## YOUR OBJECTIVE
With the pictures left out, restate every entry word for word.

::: MATERIAL PROVIDED

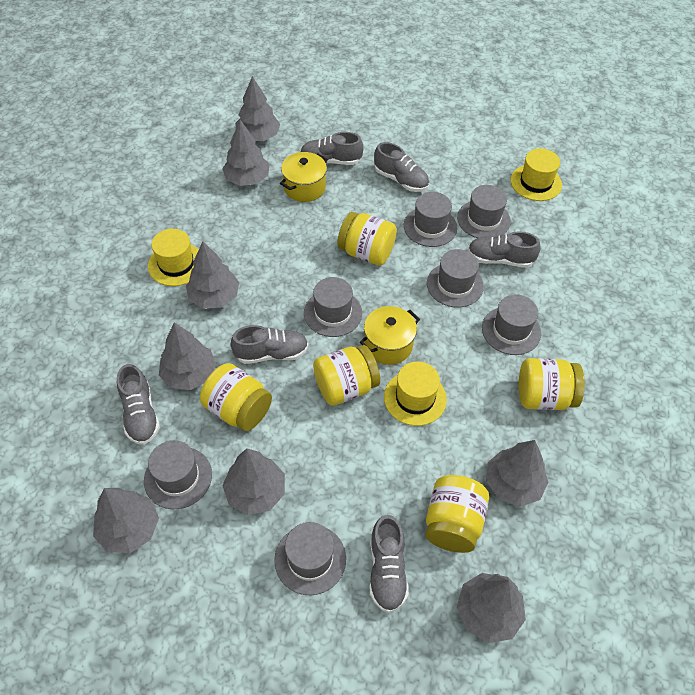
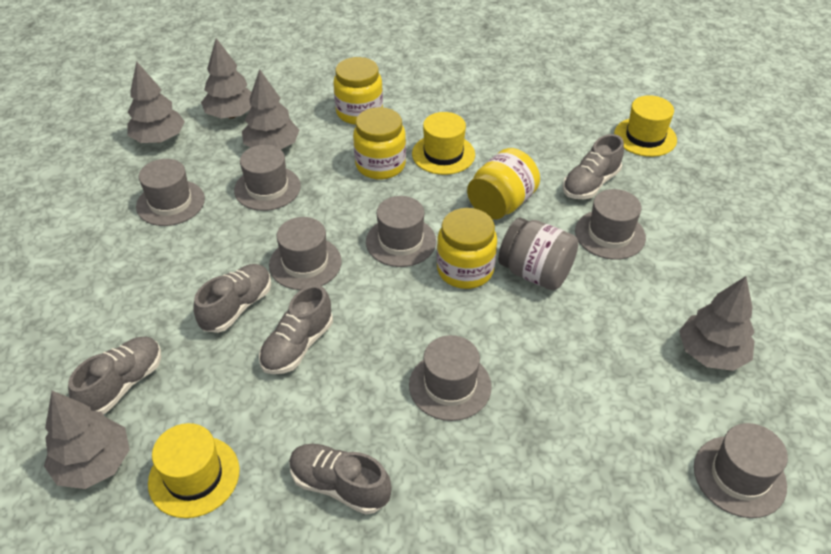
grey jar: 0 -> 1
grey shoe: 6 -> 5
grey tree: 8 -> 5
yellow jar: 5 -> 4
yellow pot: 2 -> 0

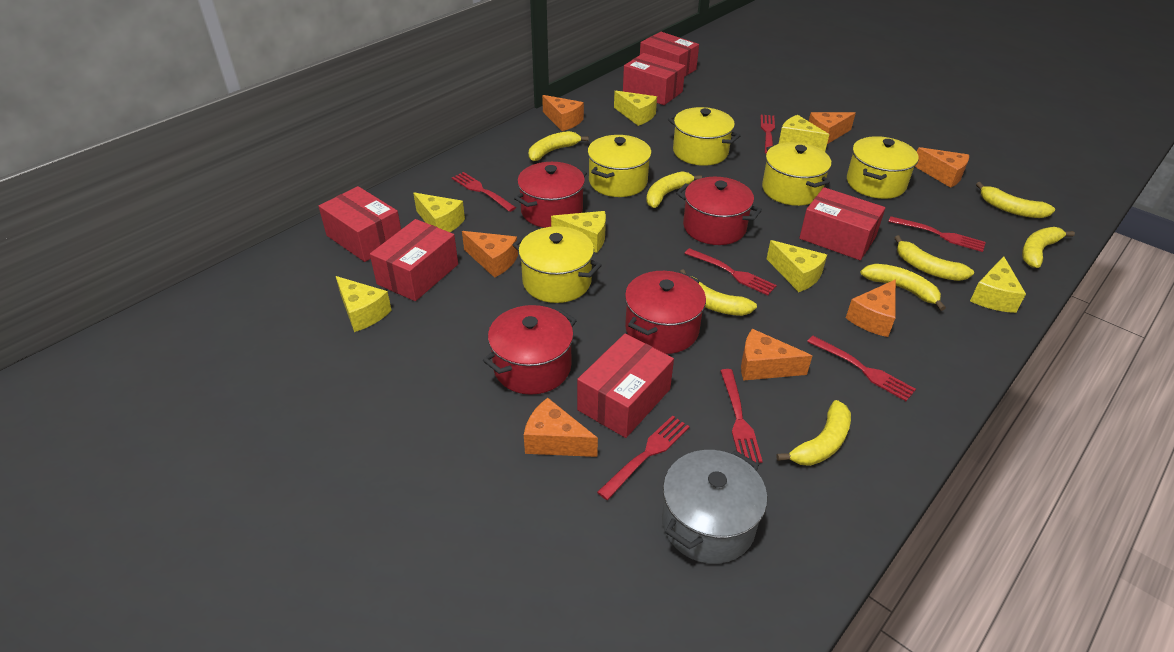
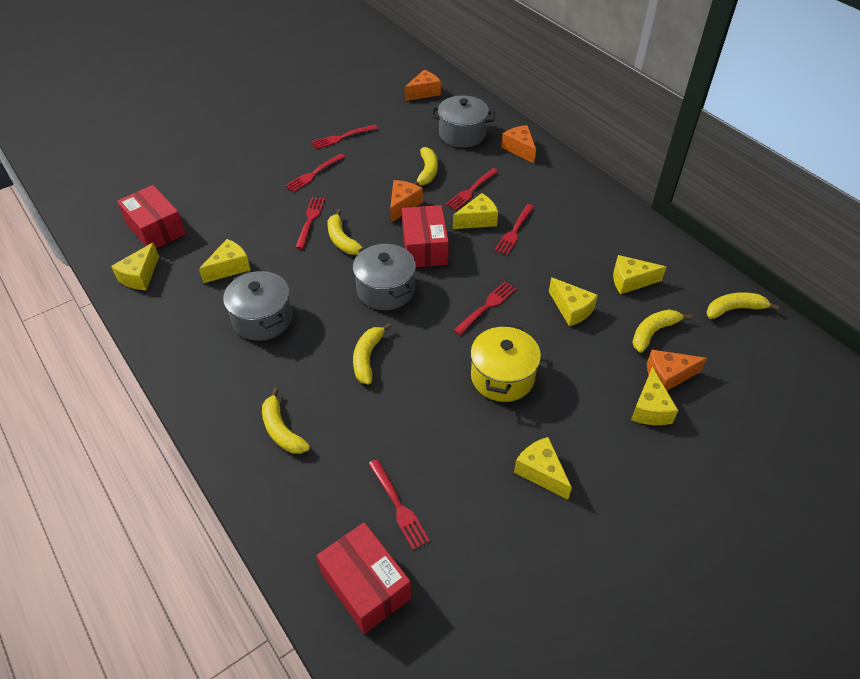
grey pot: 1 -> 3
orange cheese: 7 -> 4
red box: 6 -> 3
red pot: 4 -> 0
yellow banana: 8 -> 6
yellow pot: 5 -> 1

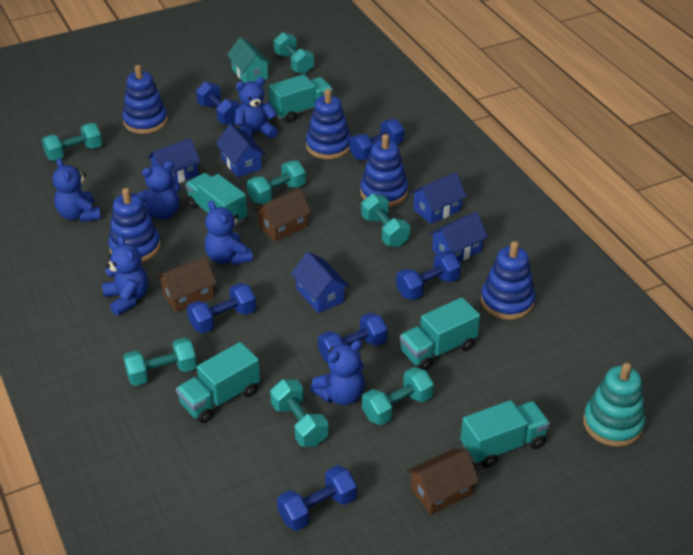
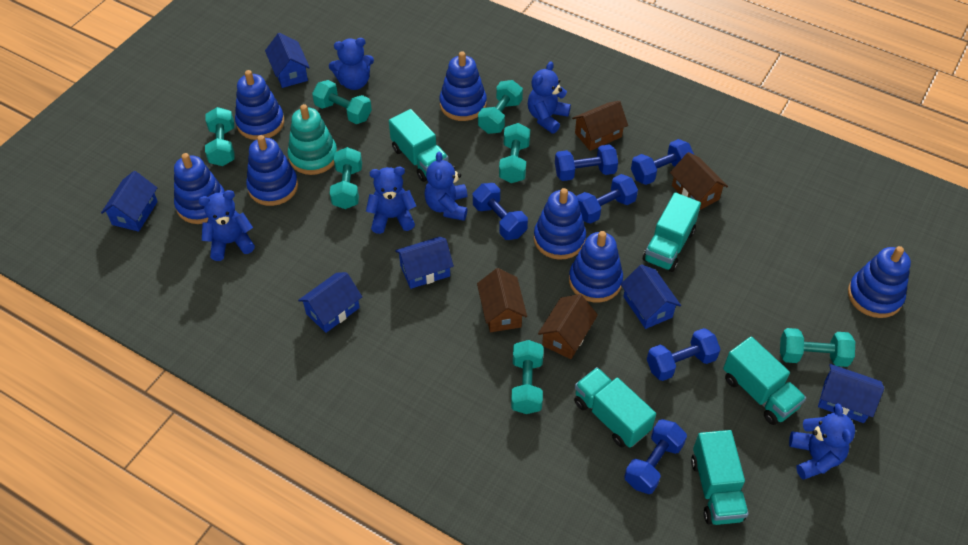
blue house: 5 -> 6
blue stacking toy: 5 -> 7
brown house: 3 -> 4
turquoise house: 1 -> 0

::::::

## SOLUTION
grey jar: 0 -> 1
grey shoe: 6 -> 5
grey tree: 8 -> 5
yellow jar: 5 -> 4
yellow pot: 2 -> 0

grey pot: 1 -> 3
orange cheese: 7 -> 4
red box: 6 -> 3
red pot: 4 -> 0
yellow banana: 8 -> 6
yellow pot: 5 -> 1

blue house: 5 -> 6
blue stacking toy: 5 -> 7
brown house: 3 -> 4
turquoise house: 1 -> 0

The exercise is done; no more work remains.